● Your assignment
Every entry below should be returned exactly as it appears, with pictures left out.

=== Begin Enclosure ===

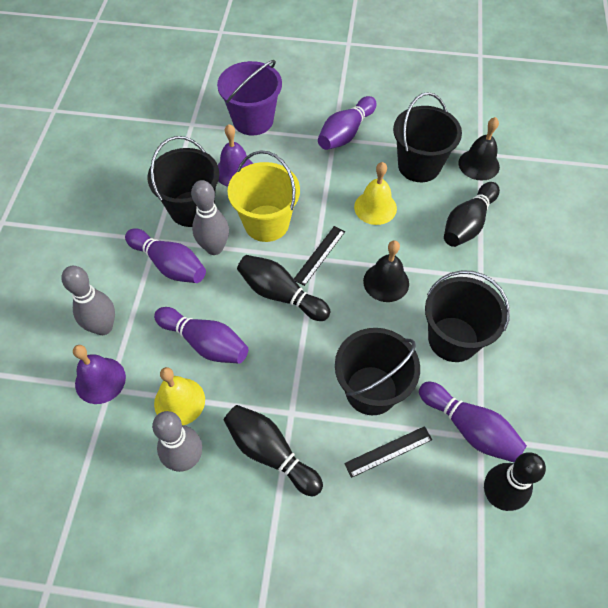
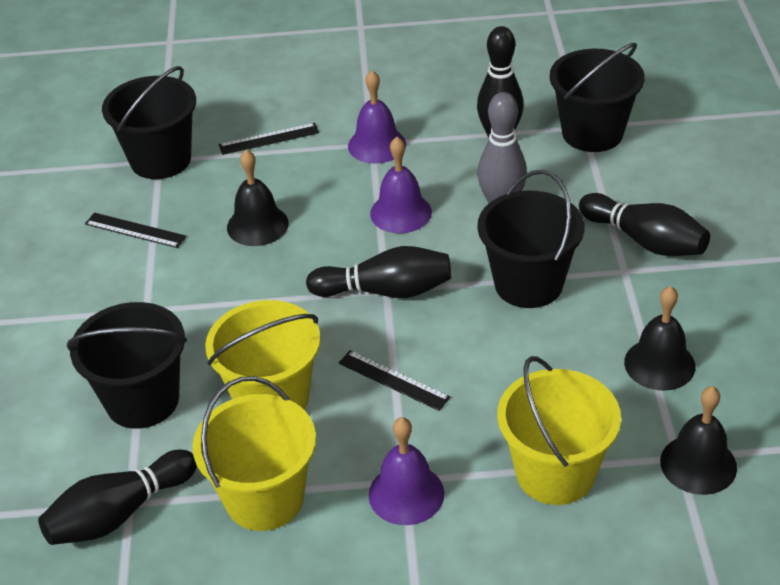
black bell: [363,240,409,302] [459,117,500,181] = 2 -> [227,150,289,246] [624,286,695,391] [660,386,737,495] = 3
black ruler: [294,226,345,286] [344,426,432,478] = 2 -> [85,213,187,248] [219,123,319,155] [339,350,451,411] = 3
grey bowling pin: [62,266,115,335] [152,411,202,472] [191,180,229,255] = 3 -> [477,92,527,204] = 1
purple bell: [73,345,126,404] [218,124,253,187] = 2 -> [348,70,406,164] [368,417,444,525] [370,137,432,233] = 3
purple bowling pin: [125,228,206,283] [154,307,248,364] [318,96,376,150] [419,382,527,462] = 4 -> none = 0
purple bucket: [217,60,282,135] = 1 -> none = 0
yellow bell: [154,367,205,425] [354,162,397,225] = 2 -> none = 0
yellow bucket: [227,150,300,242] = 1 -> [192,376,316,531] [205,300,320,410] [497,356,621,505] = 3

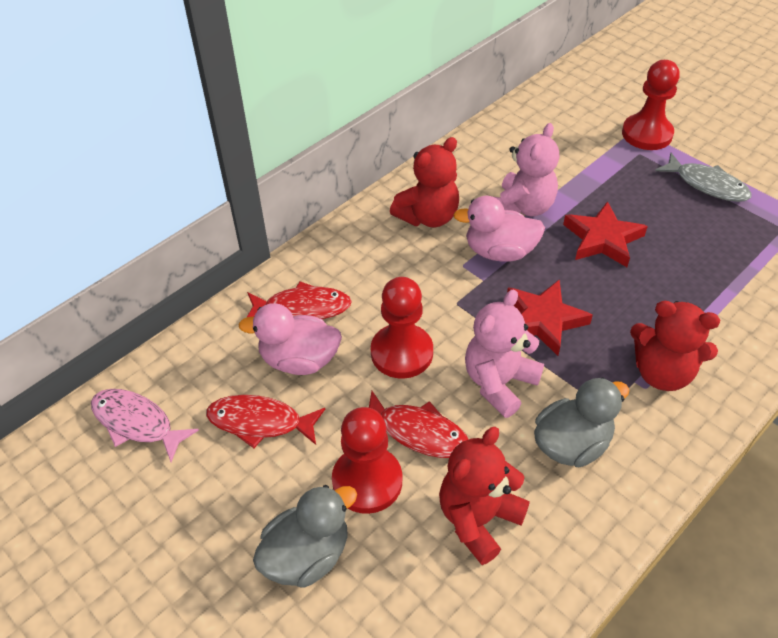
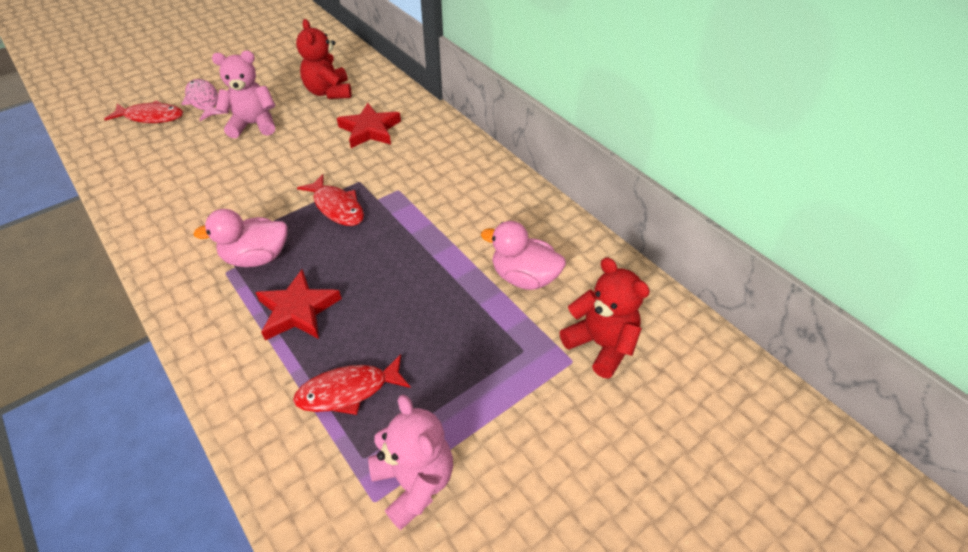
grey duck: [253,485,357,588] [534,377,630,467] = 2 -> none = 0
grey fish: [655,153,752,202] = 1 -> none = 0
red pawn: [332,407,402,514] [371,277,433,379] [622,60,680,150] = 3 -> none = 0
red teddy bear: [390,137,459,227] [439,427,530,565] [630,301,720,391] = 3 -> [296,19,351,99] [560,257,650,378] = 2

=== End Enclosure ===

● Written response
black bell: [363,240,409,302] [459,117,500,181] = 2 -> [227,150,289,246] [624,286,695,391] [660,386,737,495] = 3
black ruler: [294,226,345,286] [344,426,432,478] = 2 -> [85,213,187,248] [219,123,319,155] [339,350,451,411] = 3
grey bowling pin: [62,266,115,335] [152,411,202,472] [191,180,229,255] = 3 -> [477,92,527,204] = 1
purple bell: [73,345,126,404] [218,124,253,187] = 2 -> [348,70,406,164] [368,417,444,525] [370,137,432,233] = 3
purple bowling pin: [125,228,206,283] [154,307,248,364] [318,96,376,150] [419,382,527,462] = 4 -> none = 0
purple bucket: [217,60,282,135] = 1 -> none = 0
yellow bell: [154,367,205,425] [354,162,397,225] = 2 -> none = 0
yellow bucket: [227,150,300,242] = 1 -> [192,376,316,531] [205,300,320,410] [497,356,621,505] = 3

grey duck: [253,485,357,588] [534,377,630,467] = 2 -> none = 0
grey fish: [655,153,752,202] = 1 -> none = 0
red pawn: [332,407,402,514] [371,277,433,379] [622,60,680,150] = 3 -> none = 0
red teddy bear: [390,137,459,227] [439,427,530,565] [630,301,720,391] = 3 -> [296,19,351,99] [560,257,650,378] = 2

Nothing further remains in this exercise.